----- Data for this exercise

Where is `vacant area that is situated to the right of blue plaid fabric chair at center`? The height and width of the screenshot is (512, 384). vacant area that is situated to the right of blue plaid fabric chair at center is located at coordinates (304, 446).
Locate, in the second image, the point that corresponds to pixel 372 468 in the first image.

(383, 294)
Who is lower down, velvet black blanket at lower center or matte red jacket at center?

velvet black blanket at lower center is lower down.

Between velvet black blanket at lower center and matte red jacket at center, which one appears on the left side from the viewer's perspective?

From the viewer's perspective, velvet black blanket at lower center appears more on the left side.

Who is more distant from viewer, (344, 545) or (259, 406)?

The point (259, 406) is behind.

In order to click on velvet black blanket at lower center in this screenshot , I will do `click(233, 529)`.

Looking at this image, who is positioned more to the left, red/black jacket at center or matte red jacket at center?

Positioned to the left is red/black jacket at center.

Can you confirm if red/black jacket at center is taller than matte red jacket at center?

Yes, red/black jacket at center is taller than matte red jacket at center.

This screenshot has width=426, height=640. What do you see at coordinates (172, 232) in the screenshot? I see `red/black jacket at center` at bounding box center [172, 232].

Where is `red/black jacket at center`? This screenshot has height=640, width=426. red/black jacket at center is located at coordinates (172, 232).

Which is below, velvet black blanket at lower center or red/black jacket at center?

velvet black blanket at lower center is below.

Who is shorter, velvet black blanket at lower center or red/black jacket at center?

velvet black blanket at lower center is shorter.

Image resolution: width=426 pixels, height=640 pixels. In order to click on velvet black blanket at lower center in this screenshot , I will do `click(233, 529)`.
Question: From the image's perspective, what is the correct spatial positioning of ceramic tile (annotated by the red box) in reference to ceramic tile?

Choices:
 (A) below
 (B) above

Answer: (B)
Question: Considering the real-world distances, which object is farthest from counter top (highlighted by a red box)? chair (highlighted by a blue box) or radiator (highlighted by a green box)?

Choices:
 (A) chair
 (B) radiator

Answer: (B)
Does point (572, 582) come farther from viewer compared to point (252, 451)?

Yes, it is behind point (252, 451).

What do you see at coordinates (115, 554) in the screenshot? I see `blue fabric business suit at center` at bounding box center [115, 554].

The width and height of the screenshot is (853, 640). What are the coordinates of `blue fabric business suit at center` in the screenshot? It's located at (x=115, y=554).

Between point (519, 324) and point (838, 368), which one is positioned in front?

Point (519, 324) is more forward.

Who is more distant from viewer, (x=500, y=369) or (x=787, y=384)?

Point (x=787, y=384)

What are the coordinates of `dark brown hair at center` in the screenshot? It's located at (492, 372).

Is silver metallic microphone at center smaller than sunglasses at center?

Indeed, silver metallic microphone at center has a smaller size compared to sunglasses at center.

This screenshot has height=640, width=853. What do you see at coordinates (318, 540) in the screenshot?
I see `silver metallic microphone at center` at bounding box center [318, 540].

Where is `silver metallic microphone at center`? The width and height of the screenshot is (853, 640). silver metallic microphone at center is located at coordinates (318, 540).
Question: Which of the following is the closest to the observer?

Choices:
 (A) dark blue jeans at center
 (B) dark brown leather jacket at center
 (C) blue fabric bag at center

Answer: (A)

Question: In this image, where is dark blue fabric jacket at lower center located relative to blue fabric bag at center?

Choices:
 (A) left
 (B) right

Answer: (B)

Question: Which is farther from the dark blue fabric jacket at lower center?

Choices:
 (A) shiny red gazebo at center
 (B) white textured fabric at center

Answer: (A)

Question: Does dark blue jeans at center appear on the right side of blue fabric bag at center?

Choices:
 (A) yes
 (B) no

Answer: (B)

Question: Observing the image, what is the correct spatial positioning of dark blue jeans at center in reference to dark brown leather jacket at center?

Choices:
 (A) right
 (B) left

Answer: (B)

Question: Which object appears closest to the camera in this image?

----------

Reproduce all of the records above word for word, leaving every line unchanged.

Result of the exercise ->
Where is `vacant area that is situated to the right of blue plaid fabric chair at center`? The height and width of the screenshot is (512, 384). vacant area that is situated to the right of blue plaid fabric chair at center is located at coordinates (304, 446).
Locate, in the second image, the point that corresponds to pixel 372 468 in the first image.

(383, 294)
Who is lower down, velvet black blanket at lower center or matte red jacket at center?

velvet black blanket at lower center is lower down.

Between velvet black blanket at lower center and matte red jacket at center, which one appears on the left side from the viewer's perspective?

From the viewer's perspective, velvet black blanket at lower center appears more on the left side.

Who is more distant from viewer, (344, 545) or (259, 406)?

The point (259, 406) is behind.

In order to click on velvet black blanket at lower center in this screenshot , I will do `click(233, 529)`.

Looking at this image, who is positioned more to the left, red/black jacket at center or matte red jacket at center?

Positioned to the left is red/black jacket at center.

Can you confirm if red/black jacket at center is taller than matte red jacket at center?

Yes, red/black jacket at center is taller than matte red jacket at center.

This screenshot has width=426, height=640. What do you see at coordinates (172, 232) in the screenshot? I see `red/black jacket at center` at bounding box center [172, 232].

Where is `red/black jacket at center`? This screenshot has height=640, width=426. red/black jacket at center is located at coordinates (172, 232).

Which is below, velvet black blanket at lower center or red/black jacket at center?

velvet black blanket at lower center is below.

Who is shorter, velvet black blanket at lower center or red/black jacket at center?

velvet black blanket at lower center is shorter.

Image resolution: width=426 pixels, height=640 pixels. In order to click on velvet black blanket at lower center in this screenshot , I will do `click(233, 529)`.
Question: From the image's perspective, what is the correct spatial positioning of ceramic tile (annotated by the red box) in reference to ceramic tile?

Choices:
 (A) below
 (B) above

Answer: (B)
Question: Considering the real-world distances, which object is farthest from counter top (highlighted by a red box)? chair (highlighted by a blue box) or radiator (highlighted by a green box)?

Choices:
 (A) chair
 (B) radiator

Answer: (B)
Does point (572, 582) come farther from viewer compared to point (252, 451)?

Yes, it is behind point (252, 451).

What do you see at coordinates (115, 554) in the screenshot? I see `blue fabric business suit at center` at bounding box center [115, 554].

The width and height of the screenshot is (853, 640). What are the coordinates of `blue fabric business suit at center` in the screenshot? It's located at (x=115, y=554).

Between point (519, 324) and point (838, 368), which one is positioned in front?

Point (519, 324) is more forward.

Who is more distant from viewer, (x=500, y=369) or (x=787, y=384)?

Point (x=787, y=384)

What are the coordinates of `dark brown hair at center` in the screenshot? It's located at (492, 372).

Is silver metallic microphone at center smaller than sunglasses at center?

Indeed, silver metallic microphone at center has a smaller size compared to sunglasses at center.

This screenshot has height=640, width=853. What do you see at coordinates (318, 540) in the screenshot?
I see `silver metallic microphone at center` at bounding box center [318, 540].

Where is `silver metallic microphone at center`? The width and height of the screenshot is (853, 640). silver metallic microphone at center is located at coordinates (318, 540).
Question: Which of the following is the closest to the observer?

Choices:
 (A) dark blue jeans at center
 (B) dark brown leather jacket at center
 (C) blue fabric bag at center

Answer: (A)

Question: In this image, where is dark blue fabric jacket at lower center located relative to blue fabric bag at center?

Choices:
 (A) left
 (B) right

Answer: (B)

Question: Which is farther from the dark blue fabric jacket at lower center?

Choices:
 (A) shiny red gazebo at center
 (B) white textured fabric at center

Answer: (A)

Question: Does dark blue jeans at center appear on the right side of blue fabric bag at center?

Choices:
 (A) yes
 (B) no

Answer: (B)

Question: Observing the image, what is the correct spatial positioning of dark blue jeans at center in reference to dark brown leather jacket at center?

Choices:
 (A) right
 (B) left

Answer: (B)

Question: Which object appears closest to the camera in this image?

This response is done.